## Your assignment
Copy out, from the data, each line containing the string "black".

## Supplied material
■ ■ ■ ■

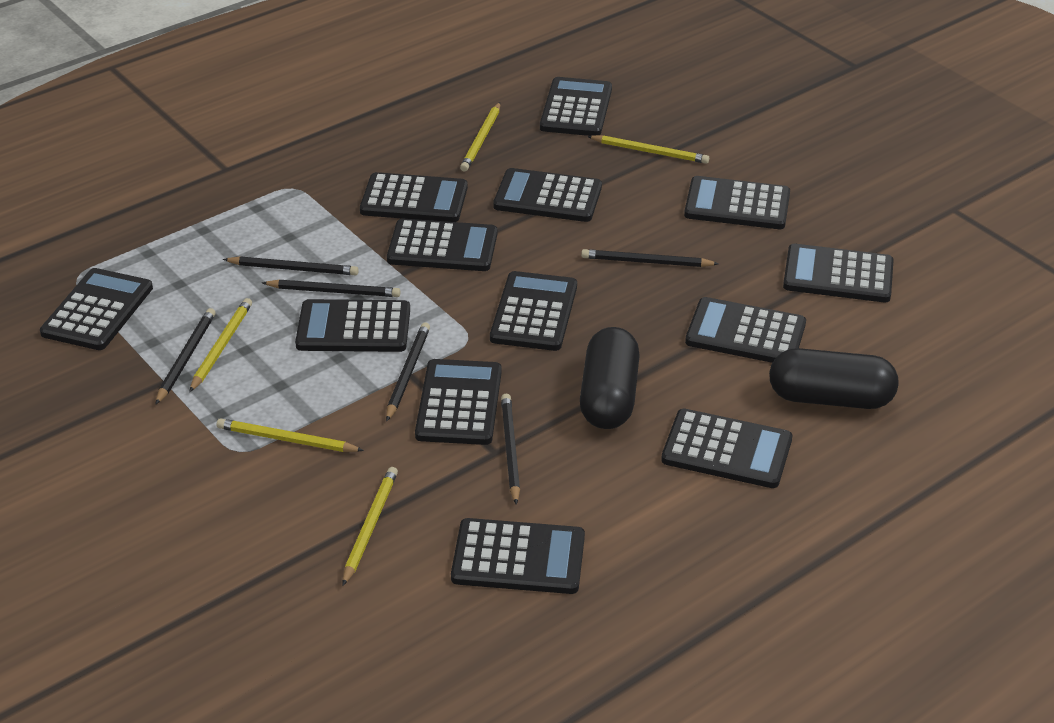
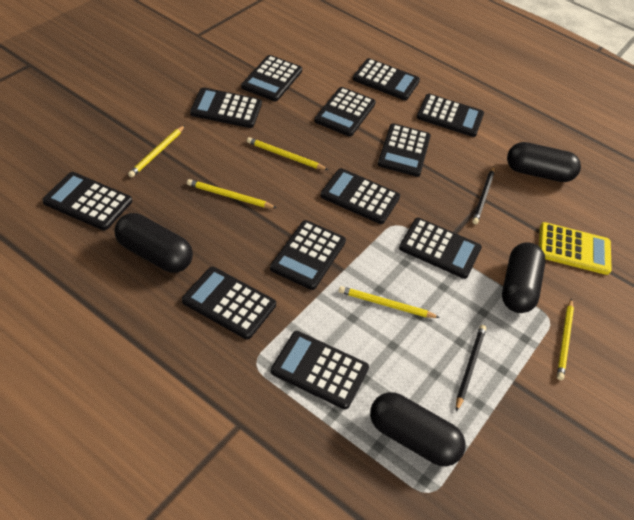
black calculator: 13 -> 12
black capsule: 2 -> 4
black pencil: 6 -> 2
yellow calculator: 0 -> 1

■ ■ ■ ■

## Response
black calculator: 13 -> 12
black capsule: 2 -> 4
black pencil: 6 -> 2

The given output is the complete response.